Written exercise:
Rewrite the items between the lines holding "fundamental (359, 1457)" and "rug (692, 346)", inclusive, changing "particular" to "specific" and keeping everything else the same. Return only those lines.

Data supplied:

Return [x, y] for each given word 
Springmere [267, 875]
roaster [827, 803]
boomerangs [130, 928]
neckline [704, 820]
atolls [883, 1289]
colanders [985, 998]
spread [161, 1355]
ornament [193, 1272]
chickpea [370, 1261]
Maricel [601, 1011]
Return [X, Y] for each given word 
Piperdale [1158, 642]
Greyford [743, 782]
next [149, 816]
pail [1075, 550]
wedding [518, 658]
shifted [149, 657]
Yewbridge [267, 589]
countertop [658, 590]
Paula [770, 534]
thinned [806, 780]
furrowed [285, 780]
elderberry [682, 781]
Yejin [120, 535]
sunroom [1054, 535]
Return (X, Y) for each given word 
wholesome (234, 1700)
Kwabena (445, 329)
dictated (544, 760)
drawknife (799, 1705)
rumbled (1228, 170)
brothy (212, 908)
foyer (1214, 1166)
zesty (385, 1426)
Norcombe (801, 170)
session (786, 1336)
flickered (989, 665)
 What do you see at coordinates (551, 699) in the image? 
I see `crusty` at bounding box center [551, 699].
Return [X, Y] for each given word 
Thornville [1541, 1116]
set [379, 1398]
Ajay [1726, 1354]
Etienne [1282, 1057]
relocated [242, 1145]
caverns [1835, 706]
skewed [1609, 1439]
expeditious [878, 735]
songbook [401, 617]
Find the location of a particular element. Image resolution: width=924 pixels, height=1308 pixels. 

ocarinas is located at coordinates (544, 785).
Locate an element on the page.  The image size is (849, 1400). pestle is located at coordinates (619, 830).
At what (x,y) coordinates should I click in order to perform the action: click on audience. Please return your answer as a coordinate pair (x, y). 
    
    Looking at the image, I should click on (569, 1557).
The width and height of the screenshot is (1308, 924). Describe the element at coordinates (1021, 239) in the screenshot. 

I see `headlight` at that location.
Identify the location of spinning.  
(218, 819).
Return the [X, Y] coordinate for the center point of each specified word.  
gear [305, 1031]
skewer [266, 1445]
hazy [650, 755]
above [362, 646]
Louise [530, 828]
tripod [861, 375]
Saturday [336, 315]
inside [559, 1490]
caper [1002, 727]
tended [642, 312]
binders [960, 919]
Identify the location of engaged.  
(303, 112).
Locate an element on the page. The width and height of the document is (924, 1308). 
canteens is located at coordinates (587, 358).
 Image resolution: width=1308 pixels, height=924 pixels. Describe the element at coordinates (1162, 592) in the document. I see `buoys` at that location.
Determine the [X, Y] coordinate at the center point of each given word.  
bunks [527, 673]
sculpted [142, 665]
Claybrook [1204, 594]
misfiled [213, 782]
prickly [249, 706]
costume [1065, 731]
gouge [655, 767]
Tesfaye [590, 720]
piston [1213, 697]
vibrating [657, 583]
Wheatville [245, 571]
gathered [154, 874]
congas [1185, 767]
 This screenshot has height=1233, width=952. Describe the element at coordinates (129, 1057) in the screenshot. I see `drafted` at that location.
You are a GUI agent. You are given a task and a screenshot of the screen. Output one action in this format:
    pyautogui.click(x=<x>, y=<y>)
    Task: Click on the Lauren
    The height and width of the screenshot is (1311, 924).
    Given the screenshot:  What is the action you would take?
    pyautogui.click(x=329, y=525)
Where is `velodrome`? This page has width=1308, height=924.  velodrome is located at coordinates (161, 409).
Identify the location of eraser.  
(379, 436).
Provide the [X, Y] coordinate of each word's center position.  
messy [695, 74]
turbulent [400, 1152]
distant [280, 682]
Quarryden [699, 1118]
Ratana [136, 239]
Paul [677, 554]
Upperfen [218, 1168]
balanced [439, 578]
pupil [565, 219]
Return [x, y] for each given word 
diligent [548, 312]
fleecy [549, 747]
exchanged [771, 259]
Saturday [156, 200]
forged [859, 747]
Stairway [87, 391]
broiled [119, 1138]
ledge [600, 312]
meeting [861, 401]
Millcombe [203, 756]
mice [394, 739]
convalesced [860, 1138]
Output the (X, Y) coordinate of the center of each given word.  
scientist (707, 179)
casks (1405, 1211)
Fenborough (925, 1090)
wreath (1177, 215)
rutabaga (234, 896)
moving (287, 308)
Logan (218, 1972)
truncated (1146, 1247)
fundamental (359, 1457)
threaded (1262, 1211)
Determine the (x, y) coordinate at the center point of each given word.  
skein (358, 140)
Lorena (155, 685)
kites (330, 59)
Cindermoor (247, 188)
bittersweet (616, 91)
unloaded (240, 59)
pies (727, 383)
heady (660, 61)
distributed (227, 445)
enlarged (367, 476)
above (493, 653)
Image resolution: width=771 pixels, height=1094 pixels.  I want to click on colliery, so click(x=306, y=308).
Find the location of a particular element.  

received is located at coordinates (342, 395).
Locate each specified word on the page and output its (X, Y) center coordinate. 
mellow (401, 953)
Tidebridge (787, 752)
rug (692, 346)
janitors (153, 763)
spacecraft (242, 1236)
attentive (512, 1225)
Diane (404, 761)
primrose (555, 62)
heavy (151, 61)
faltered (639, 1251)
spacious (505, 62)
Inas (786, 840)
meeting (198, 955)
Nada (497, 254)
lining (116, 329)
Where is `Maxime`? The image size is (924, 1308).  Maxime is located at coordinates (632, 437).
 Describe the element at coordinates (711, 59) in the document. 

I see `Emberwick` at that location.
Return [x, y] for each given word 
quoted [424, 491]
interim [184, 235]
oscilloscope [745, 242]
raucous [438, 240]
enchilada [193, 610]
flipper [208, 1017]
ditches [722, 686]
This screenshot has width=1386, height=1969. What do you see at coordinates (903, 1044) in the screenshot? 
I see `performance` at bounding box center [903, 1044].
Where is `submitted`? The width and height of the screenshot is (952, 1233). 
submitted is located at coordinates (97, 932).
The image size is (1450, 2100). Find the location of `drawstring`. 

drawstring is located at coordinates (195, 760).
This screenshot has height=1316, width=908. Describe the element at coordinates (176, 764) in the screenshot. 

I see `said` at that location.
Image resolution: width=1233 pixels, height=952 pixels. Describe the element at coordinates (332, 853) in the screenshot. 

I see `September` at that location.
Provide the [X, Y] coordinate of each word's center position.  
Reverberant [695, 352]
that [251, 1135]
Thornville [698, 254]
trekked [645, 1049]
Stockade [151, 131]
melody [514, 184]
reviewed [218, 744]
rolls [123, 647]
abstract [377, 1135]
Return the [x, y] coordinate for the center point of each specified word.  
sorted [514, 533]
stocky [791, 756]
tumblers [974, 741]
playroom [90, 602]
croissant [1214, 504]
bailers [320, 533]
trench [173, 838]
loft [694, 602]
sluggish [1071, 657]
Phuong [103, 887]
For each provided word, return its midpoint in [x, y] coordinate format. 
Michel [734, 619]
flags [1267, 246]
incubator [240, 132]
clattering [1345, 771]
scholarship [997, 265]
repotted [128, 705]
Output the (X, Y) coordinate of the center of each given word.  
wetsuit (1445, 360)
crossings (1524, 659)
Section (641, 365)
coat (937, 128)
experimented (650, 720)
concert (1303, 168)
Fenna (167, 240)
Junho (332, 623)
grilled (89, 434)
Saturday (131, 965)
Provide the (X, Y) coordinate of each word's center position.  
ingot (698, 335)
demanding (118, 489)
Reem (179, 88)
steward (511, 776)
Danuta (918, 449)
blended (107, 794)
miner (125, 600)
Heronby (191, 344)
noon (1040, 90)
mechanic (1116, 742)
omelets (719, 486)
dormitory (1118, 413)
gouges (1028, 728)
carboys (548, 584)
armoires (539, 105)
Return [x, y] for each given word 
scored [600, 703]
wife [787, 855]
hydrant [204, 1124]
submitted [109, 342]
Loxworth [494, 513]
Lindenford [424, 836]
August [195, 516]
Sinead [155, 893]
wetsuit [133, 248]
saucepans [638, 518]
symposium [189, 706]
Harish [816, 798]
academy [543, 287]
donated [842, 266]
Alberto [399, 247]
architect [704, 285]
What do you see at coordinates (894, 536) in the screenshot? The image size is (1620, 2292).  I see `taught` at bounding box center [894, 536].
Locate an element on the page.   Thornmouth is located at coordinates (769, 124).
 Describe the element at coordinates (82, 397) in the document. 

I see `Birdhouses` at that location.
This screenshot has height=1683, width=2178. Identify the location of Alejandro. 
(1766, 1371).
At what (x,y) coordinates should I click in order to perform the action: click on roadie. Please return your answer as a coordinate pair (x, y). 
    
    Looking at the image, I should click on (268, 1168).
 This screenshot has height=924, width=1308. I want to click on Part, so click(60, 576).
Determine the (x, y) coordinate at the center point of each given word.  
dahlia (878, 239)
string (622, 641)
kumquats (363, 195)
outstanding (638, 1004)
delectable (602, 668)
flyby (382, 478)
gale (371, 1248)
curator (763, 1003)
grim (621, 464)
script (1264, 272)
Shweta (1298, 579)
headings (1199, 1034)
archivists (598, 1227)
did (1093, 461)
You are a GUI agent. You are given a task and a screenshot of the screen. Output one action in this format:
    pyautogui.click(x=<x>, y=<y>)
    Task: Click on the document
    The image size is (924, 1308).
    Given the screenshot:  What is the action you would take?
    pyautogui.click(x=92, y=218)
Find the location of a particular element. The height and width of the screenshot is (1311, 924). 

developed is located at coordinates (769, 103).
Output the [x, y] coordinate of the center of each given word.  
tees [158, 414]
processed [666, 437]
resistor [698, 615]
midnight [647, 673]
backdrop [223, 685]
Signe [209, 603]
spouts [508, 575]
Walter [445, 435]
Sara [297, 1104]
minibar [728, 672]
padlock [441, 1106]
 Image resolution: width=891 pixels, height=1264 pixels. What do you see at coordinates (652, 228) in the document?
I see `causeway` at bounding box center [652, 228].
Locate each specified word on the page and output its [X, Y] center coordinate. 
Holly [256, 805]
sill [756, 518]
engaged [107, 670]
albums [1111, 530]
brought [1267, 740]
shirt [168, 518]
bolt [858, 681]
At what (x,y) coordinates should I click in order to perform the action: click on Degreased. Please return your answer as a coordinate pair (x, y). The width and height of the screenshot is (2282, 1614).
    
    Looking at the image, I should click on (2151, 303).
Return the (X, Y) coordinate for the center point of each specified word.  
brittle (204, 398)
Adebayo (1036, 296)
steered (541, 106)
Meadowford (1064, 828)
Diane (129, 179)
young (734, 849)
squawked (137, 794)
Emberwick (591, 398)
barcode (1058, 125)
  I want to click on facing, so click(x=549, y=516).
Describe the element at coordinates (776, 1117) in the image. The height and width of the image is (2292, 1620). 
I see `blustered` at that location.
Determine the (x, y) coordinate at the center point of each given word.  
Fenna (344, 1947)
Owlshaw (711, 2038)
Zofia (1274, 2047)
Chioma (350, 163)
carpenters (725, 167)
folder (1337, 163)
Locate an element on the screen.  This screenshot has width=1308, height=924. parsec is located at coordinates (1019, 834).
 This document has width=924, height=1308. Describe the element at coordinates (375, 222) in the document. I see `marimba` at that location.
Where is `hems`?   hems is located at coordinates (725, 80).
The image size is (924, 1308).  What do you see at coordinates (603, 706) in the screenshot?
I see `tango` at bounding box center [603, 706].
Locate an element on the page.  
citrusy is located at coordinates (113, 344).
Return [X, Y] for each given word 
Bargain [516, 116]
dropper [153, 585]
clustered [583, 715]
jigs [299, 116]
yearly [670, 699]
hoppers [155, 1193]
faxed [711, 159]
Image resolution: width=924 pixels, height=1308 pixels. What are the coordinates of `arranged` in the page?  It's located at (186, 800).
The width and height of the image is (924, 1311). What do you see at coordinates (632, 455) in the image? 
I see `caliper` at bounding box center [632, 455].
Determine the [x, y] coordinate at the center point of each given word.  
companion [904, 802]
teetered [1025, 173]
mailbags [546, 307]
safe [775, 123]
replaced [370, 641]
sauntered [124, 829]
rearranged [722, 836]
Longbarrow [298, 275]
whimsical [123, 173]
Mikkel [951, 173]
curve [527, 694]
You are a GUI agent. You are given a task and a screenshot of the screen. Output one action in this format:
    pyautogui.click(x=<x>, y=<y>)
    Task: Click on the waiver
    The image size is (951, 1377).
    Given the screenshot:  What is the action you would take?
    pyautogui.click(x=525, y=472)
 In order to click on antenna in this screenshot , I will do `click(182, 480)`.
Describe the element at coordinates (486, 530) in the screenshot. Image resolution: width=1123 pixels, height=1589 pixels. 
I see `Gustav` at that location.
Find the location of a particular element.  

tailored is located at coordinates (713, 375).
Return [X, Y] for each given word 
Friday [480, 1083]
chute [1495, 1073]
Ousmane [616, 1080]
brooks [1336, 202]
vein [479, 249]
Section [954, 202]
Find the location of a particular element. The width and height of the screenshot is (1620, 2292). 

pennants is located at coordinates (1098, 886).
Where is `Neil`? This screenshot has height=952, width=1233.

Result of this task:
fundamental (359, 1457)
threaded (1262, 1211)
Determine the (x, y) coordinate at the center point of each given word.  
skein (358, 140)
Lorena (155, 685)
kites (330, 59)
Cindermoor (247, 188)
bittersweet (616, 91)
unloaded (240, 59)
pies (727, 383)
heady (660, 61)
distributed (227, 445)
enlarged (367, 476)
above (493, 653)
Image resolution: width=771 pixels, height=1094 pixels.  I want to click on colliery, so click(x=306, y=308).
Find the location of a specific element.  

received is located at coordinates (342, 395).
Locate each specified word on the page and output its (X, Y) center coordinate. 
mellow (401, 953)
Tidebridge (787, 752)
rug (692, 346)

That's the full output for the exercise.